◆ What you will do
When the records are reproduced, each one must match exactly, and no picture may be kept.

◆ Supplied entries
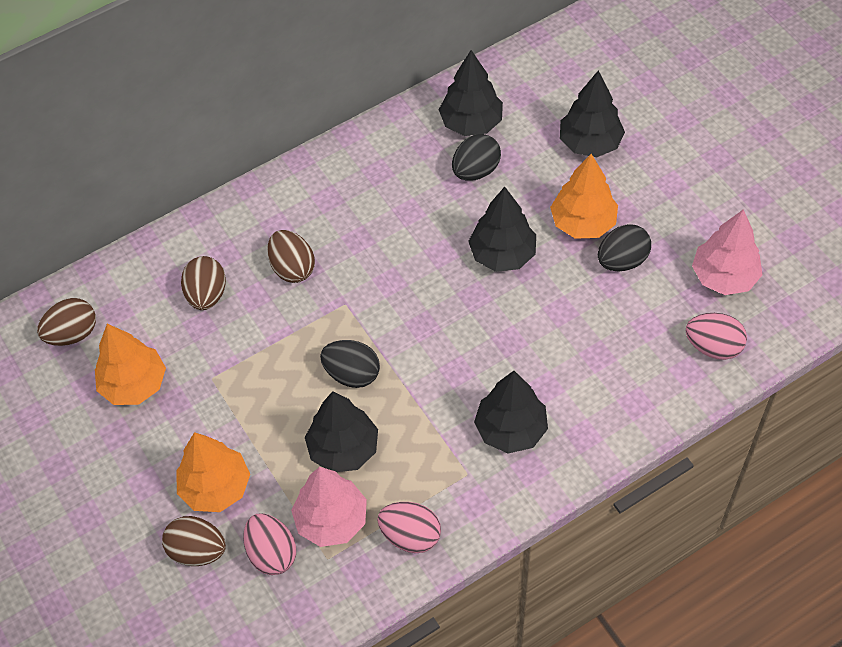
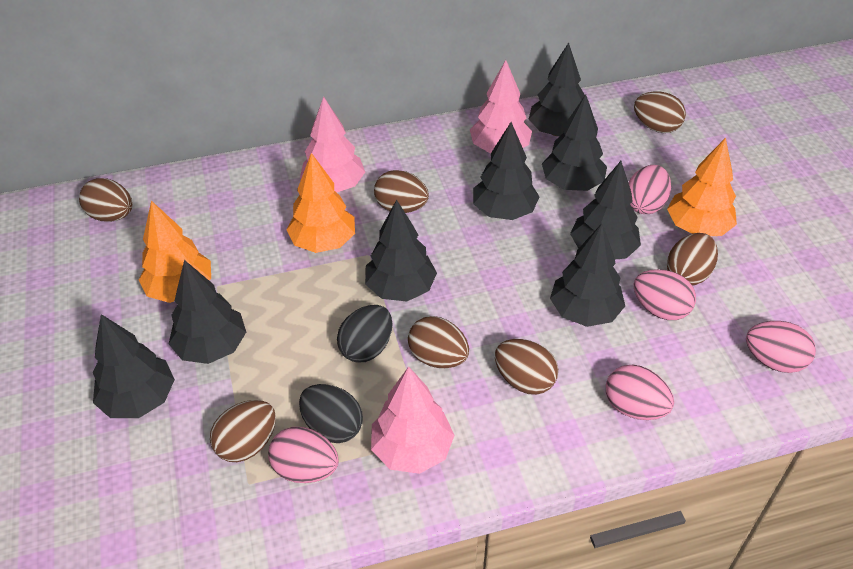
black egg: 3 -> 2
black tree: 5 -> 8
brown egg: 4 -> 7
pink egg: 3 -> 5
pink tree: 2 -> 3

◆ Solution for this task
black egg: 3 -> 2
black tree: 5 -> 8
brown egg: 4 -> 7
pink egg: 3 -> 5
pink tree: 2 -> 3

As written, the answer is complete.